━━ DATA FOR ANALYSIS

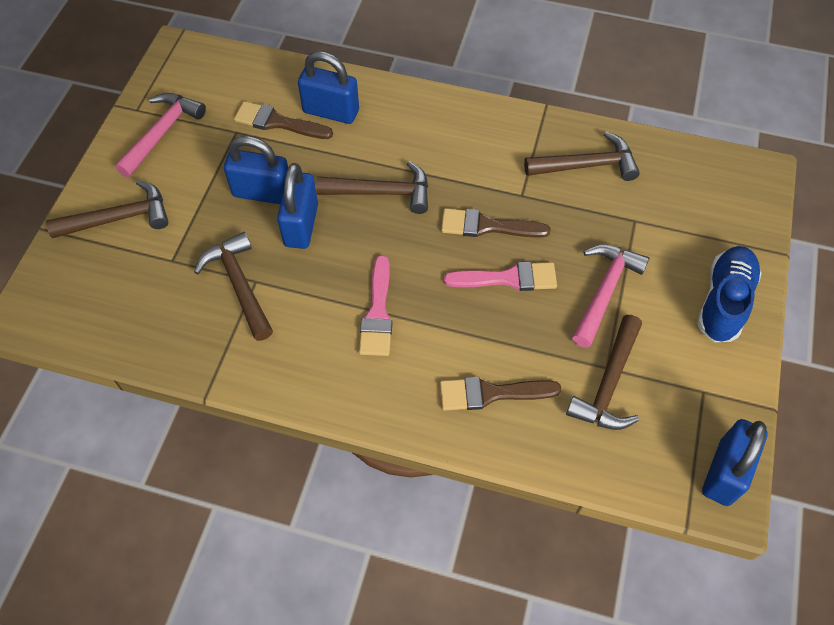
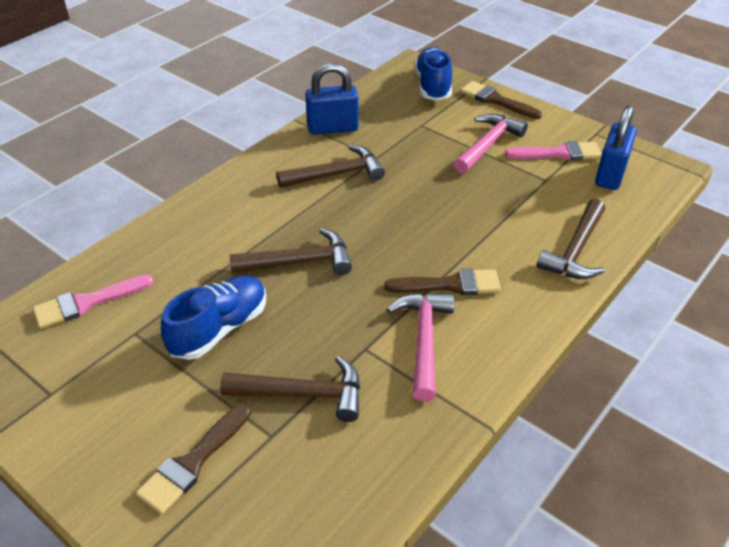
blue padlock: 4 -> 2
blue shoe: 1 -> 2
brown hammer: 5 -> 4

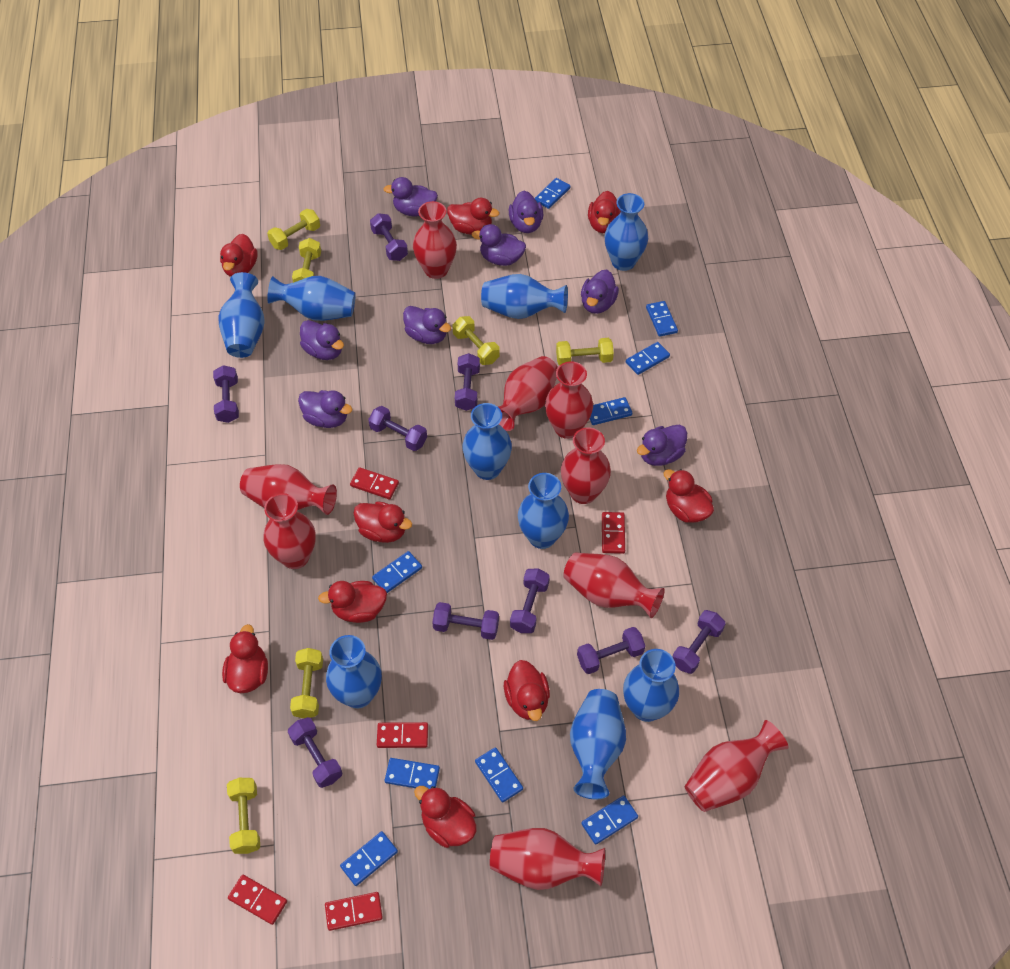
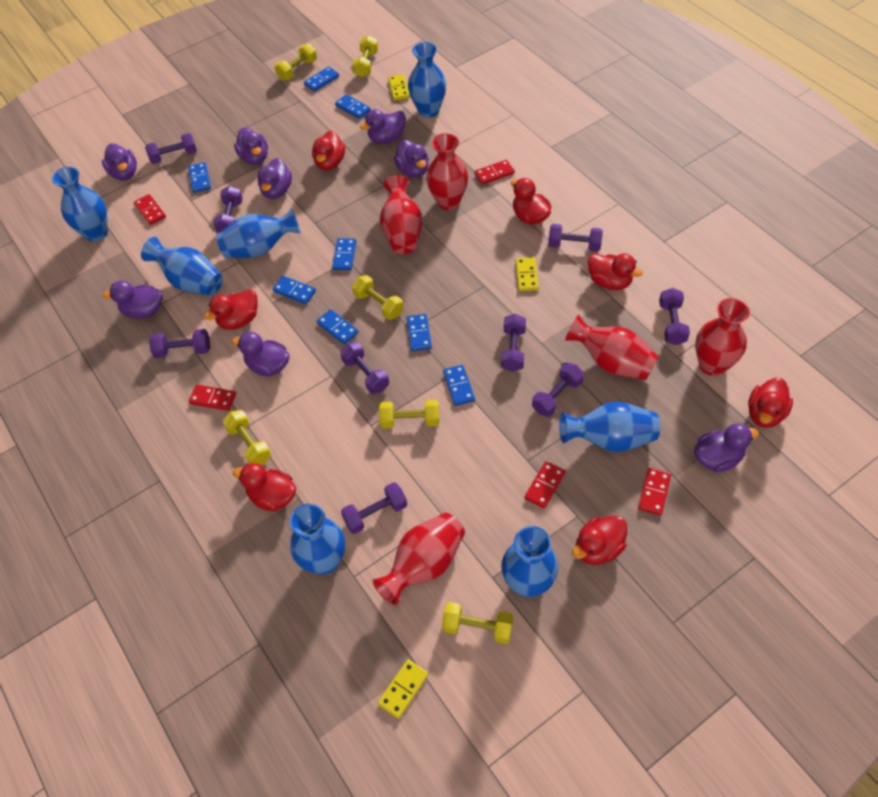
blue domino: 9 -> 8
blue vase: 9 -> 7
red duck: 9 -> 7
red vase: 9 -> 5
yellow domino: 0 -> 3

━━━━
━━ DATA FOR ANALYSIS

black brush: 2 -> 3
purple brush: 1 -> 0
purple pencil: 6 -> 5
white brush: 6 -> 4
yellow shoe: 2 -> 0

━━━━

HOW TO COMPLETE THIS TASK
Search the data for the string "blue" and copy each line where it appears.

FINAL ANSWER
blue padlock: 4 -> 2
blue shoe: 1 -> 2
blue domino: 9 -> 8
blue vase: 9 -> 7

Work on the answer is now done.